▶ _Input data_
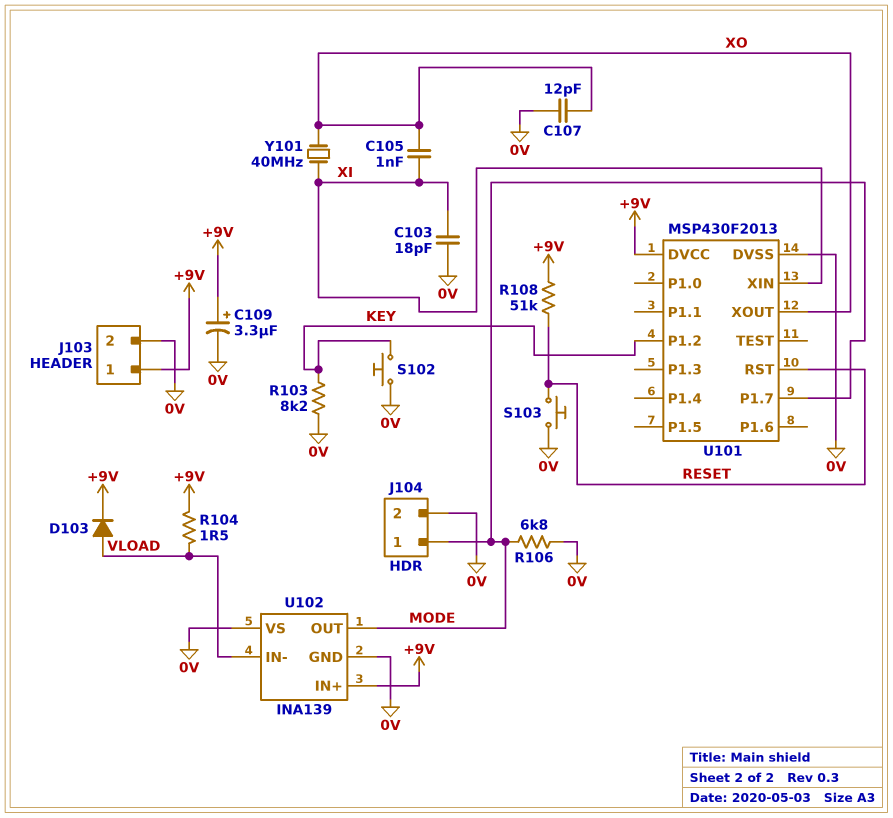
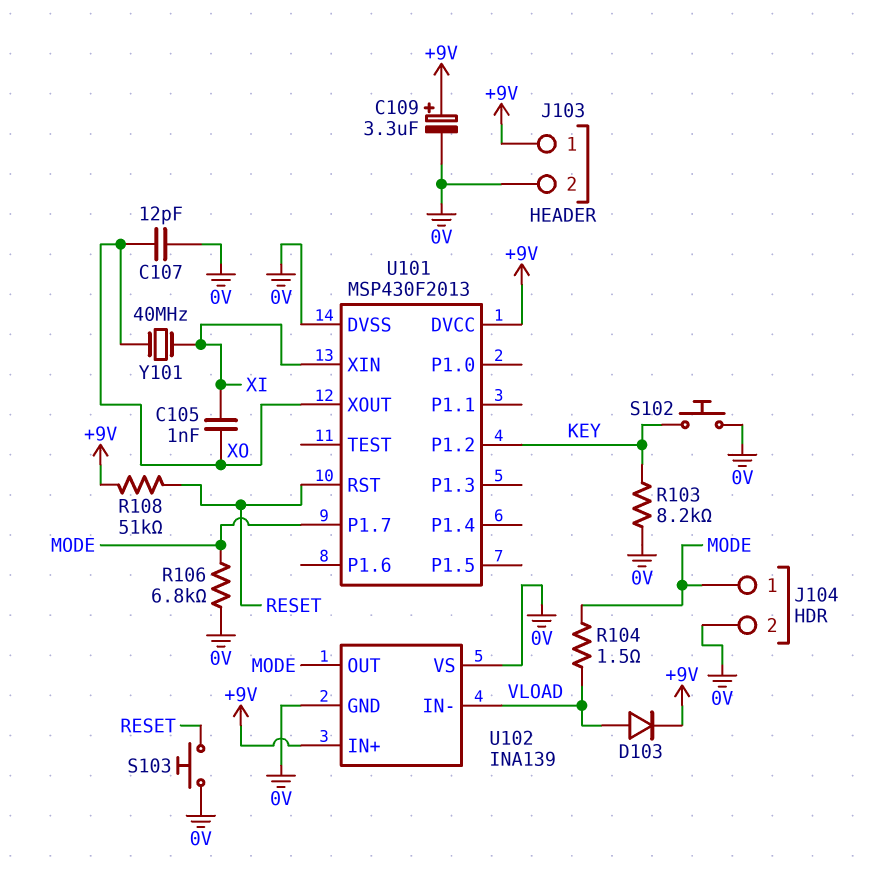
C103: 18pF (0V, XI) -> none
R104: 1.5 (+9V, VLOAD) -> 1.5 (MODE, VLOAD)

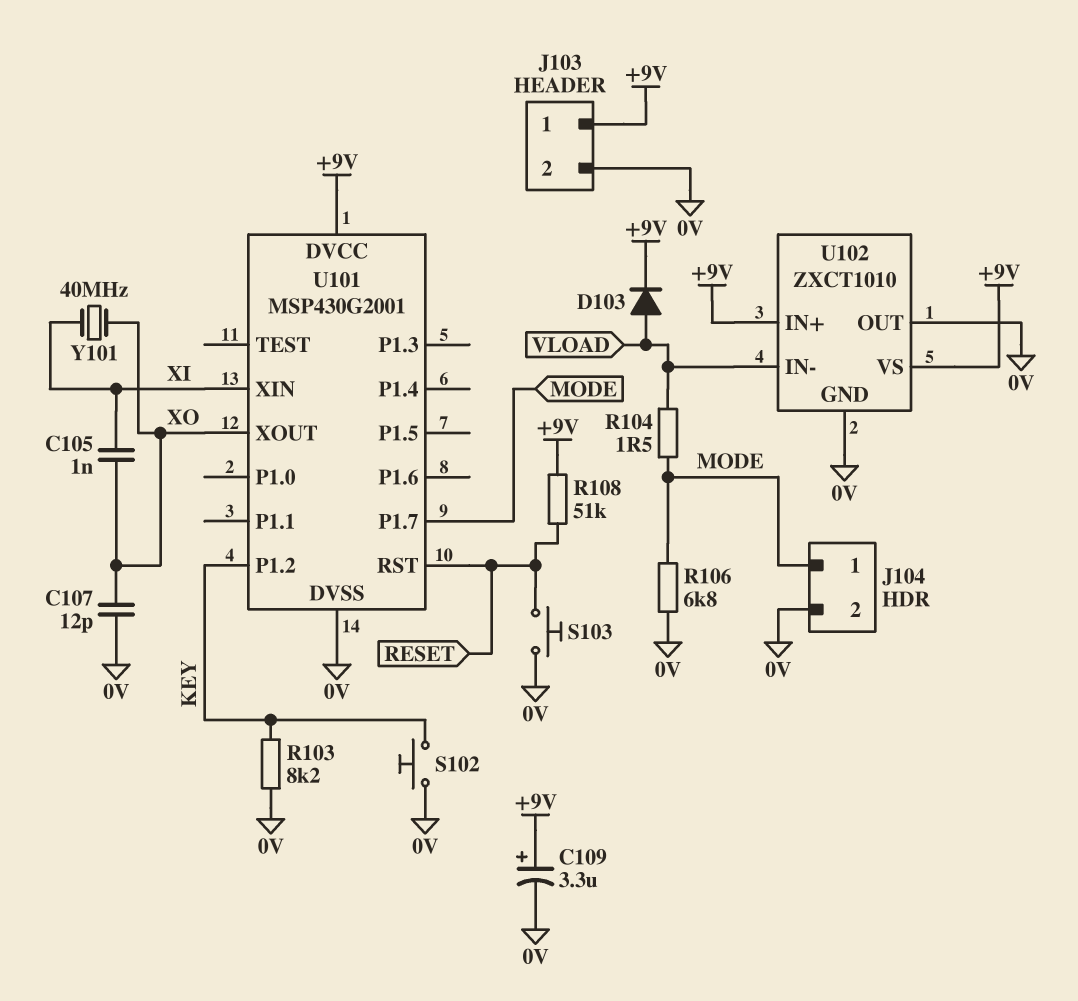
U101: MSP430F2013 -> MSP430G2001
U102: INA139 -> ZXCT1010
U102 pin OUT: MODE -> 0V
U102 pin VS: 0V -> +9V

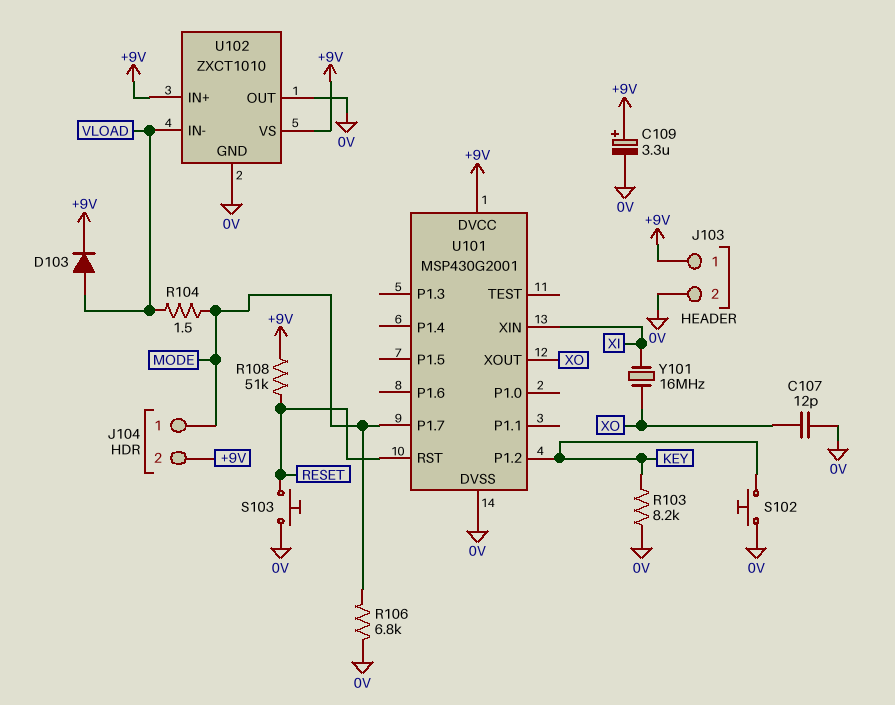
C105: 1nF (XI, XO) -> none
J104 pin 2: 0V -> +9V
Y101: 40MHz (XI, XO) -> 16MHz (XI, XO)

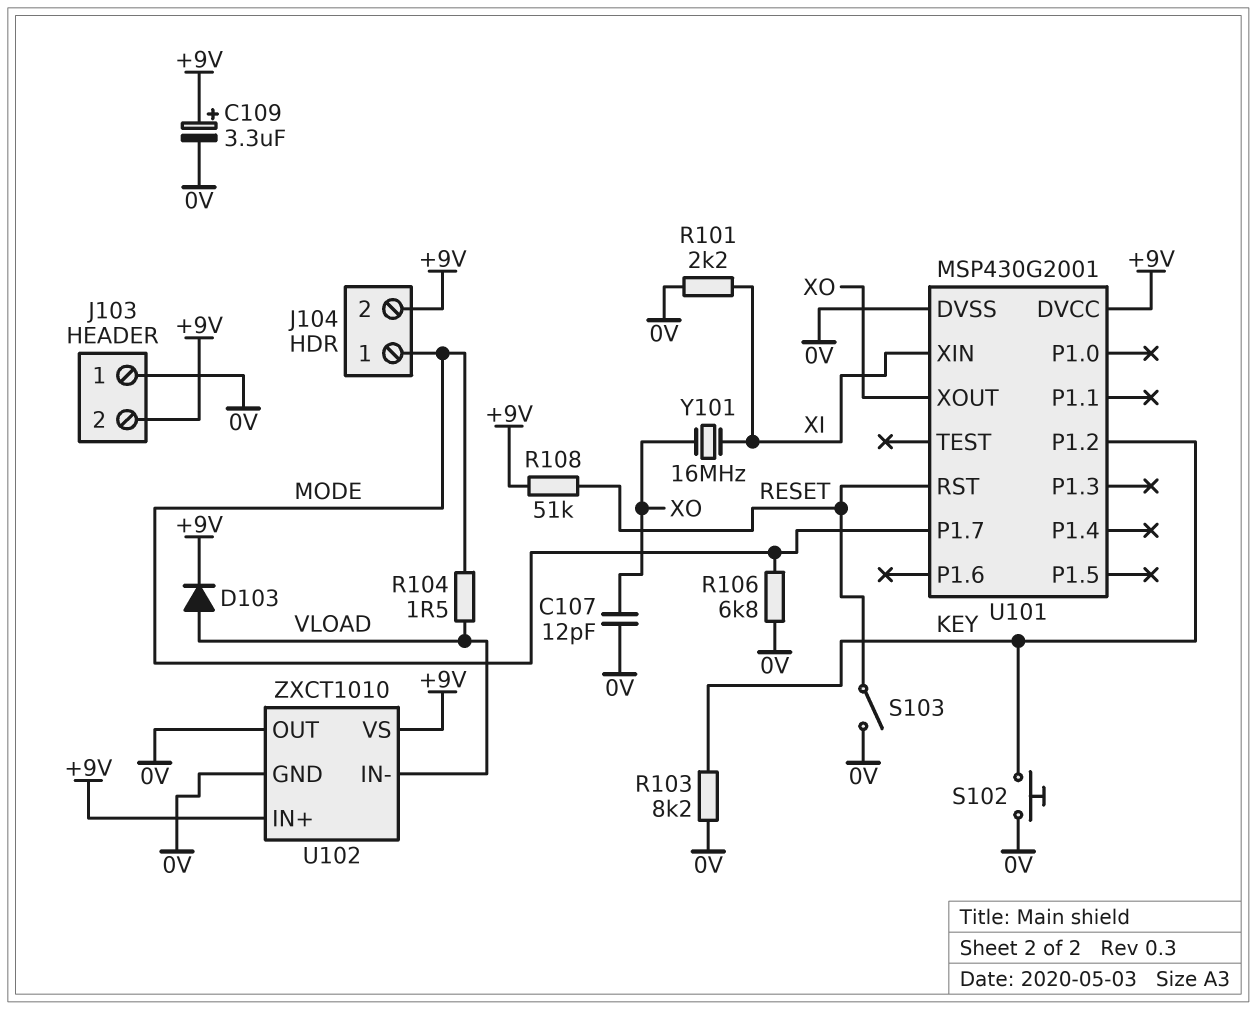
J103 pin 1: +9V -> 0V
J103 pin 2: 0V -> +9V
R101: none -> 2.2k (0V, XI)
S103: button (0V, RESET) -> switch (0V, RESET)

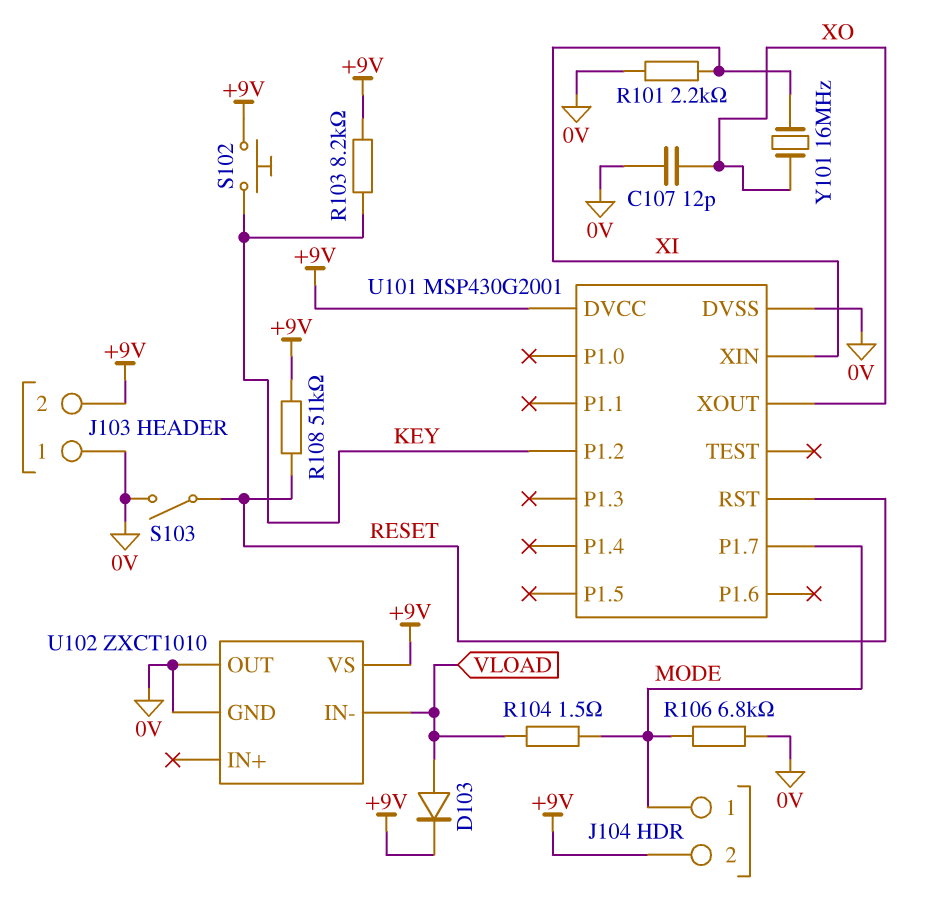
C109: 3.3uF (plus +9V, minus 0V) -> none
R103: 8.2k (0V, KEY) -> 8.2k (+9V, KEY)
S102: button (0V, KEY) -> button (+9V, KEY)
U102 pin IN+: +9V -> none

▶ _Aim of the exercise_
The copy should hold exactly the lines from the line containing "C105: 1nF (XI, XO) -> none" through the last line of the records, both included, and no pictures or other lines.

▶ _Exercise response_
C105: 1nF (XI, XO) -> none
J104 pin 2: 0V -> +9V
Y101: 40MHz (XI, XO) -> 16MHz (XI, XO)

J103 pin 1: +9V -> 0V
J103 pin 2: 0V -> +9V
R101: none -> 2.2k (0V, XI)
S103: button (0V, RESET) -> switch (0V, RESET)

C109: 3.3uF (plus +9V, minus 0V) -> none
R103: 8.2k (0V, KEY) -> 8.2k (+9V, KEY)
S102: button (0V, KEY) -> button (+9V, KEY)
U102 pin IN+: +9V -> none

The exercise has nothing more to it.